= SUPPLIED RECORDS =
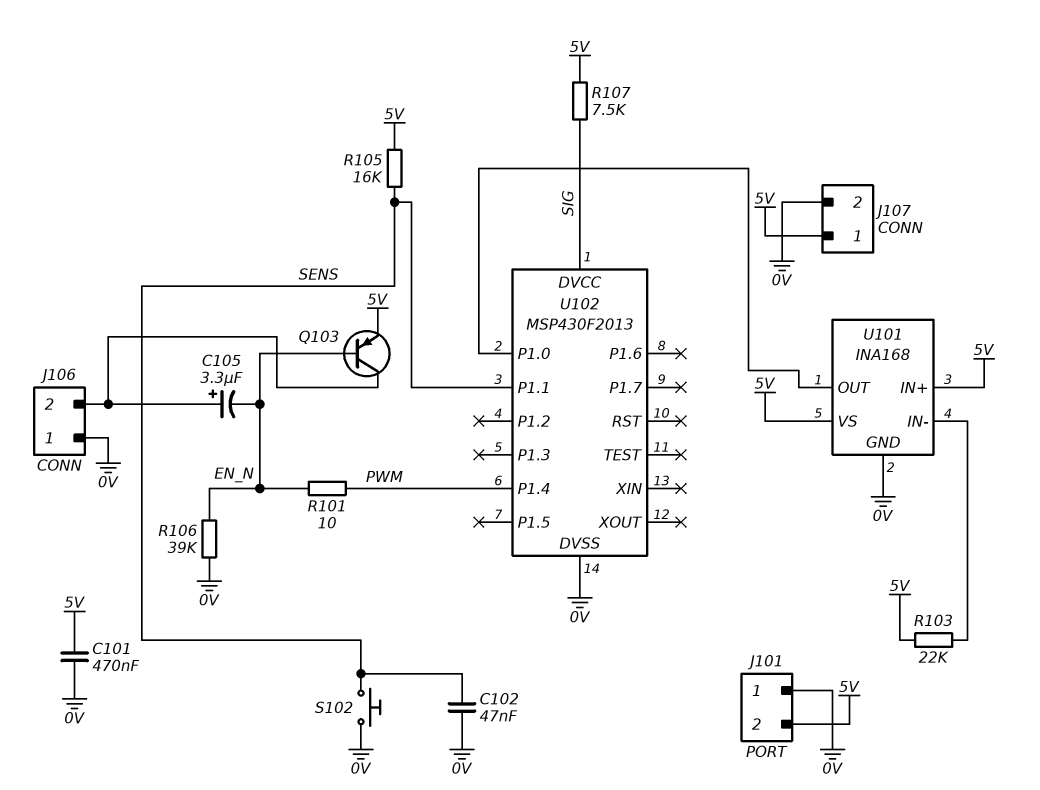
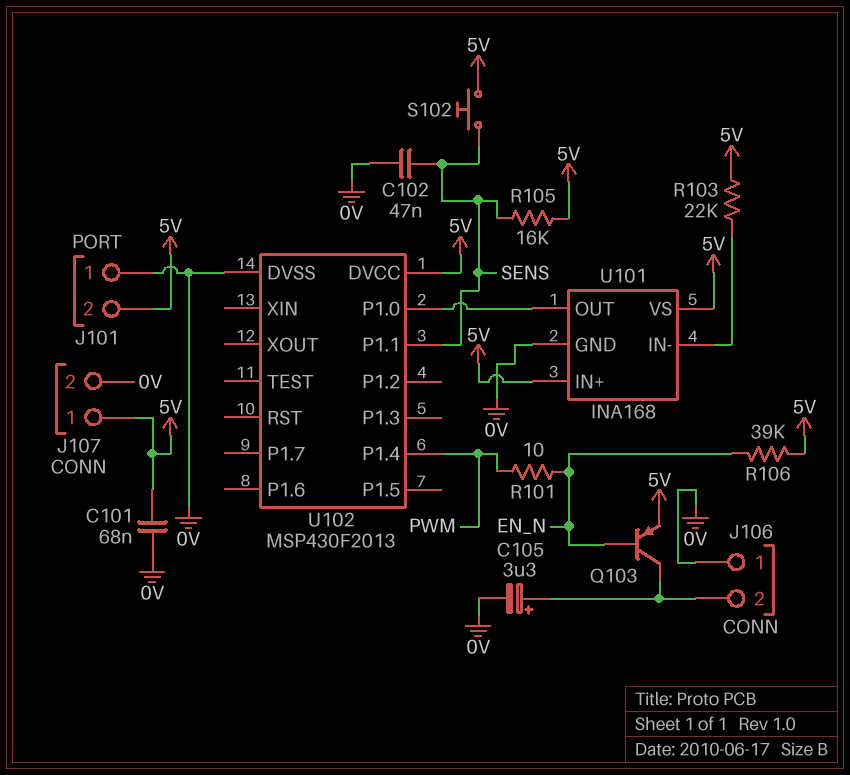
C101: 470nF (0V, 5V) -> 68nF (0V, 5V)
C105: 3.3uF (plus J106/2, minus EN_N) -> 3.3uF (plus J106/2, minus 0V)
R106: 39k (0V, EN_N) -> 39k (5V, EN_N)
R107: 7.5k (5V, SIG) -> none
S102: button (0V, SENS) -> button (5V, SENS)
U102 pin DVCC: SIG -> 5V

= AIM OF THE EXERCISE =
Each entry gets copied exactly; the pictures stay out.

= EXERCISE SOLUTION =
C101: 470nF (0V, 5V) -> 68nF (0V, 5V)
C105: 3.3uF (plus J106/2, minus EN_N) -> 3.3uF (plus J106/2, minus 0V)
R106: 39k (0V, EN_N) -> 39k (5V, EN_N)
R107: 7.5k (5V, SIG) -> none
S102: button (0V, SENS) -> button (5V, SENS)
U102 pin DVCC: SIG -> 5V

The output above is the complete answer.